Raw data —
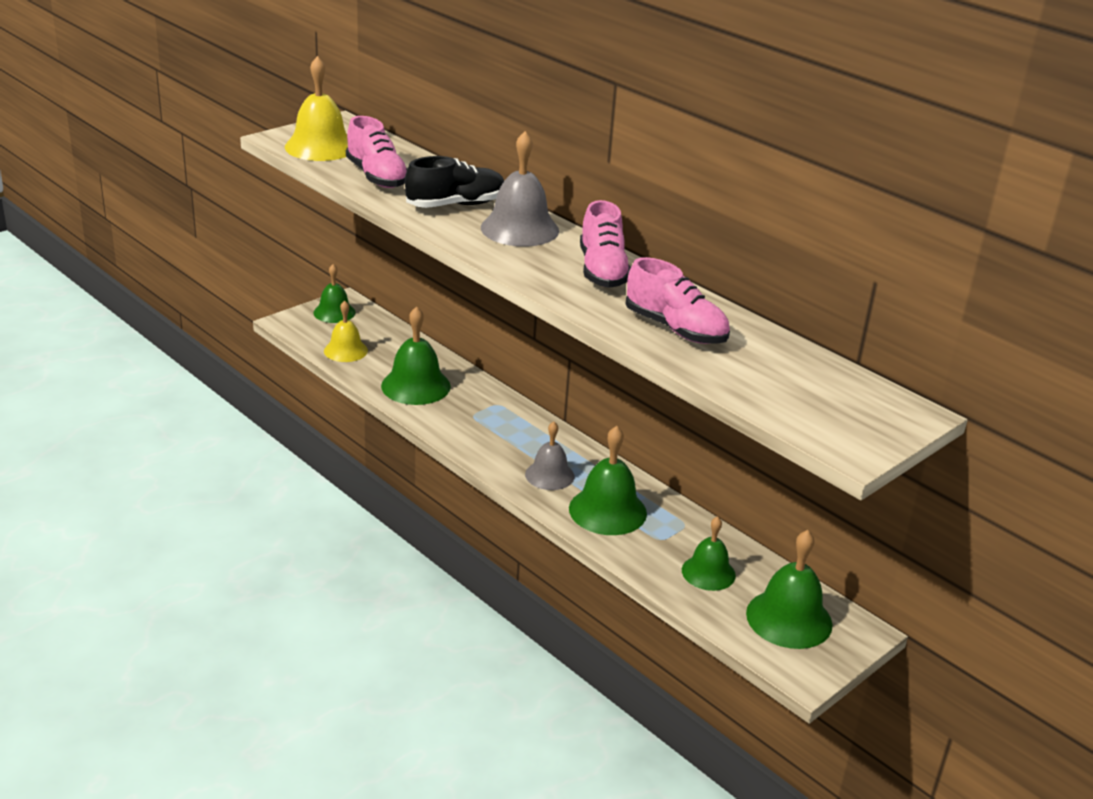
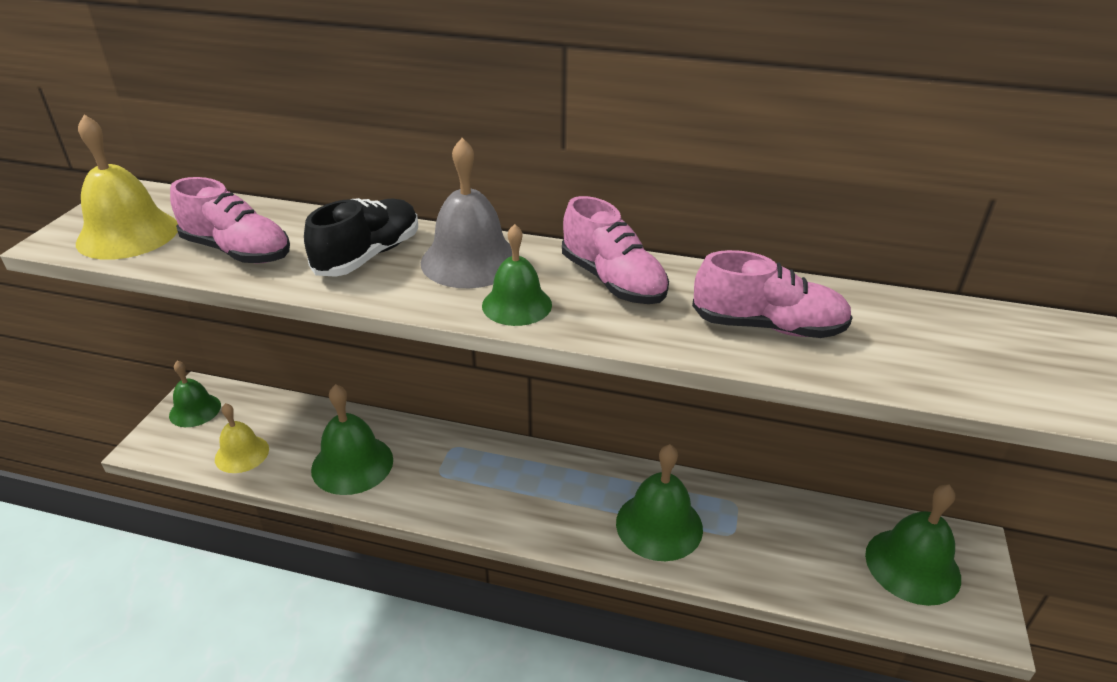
camera: 30 degrees left, 5 degrees up
(549, 475) = (571, 510): grey bell -> none
(708, 572) = (805, 550): green bell -> green bell (517, 305)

Task —
Look above for the line that contains "(549, 475) = (571, 510): grey bell -> none". That line and every line after it through the end of the data must be written out exactly, with nothing else.

Output of the task —
(549, 475) = (571, 510): grey bell -> none
(708, 572) = (805, 550): green bell -> green bell (517, 305)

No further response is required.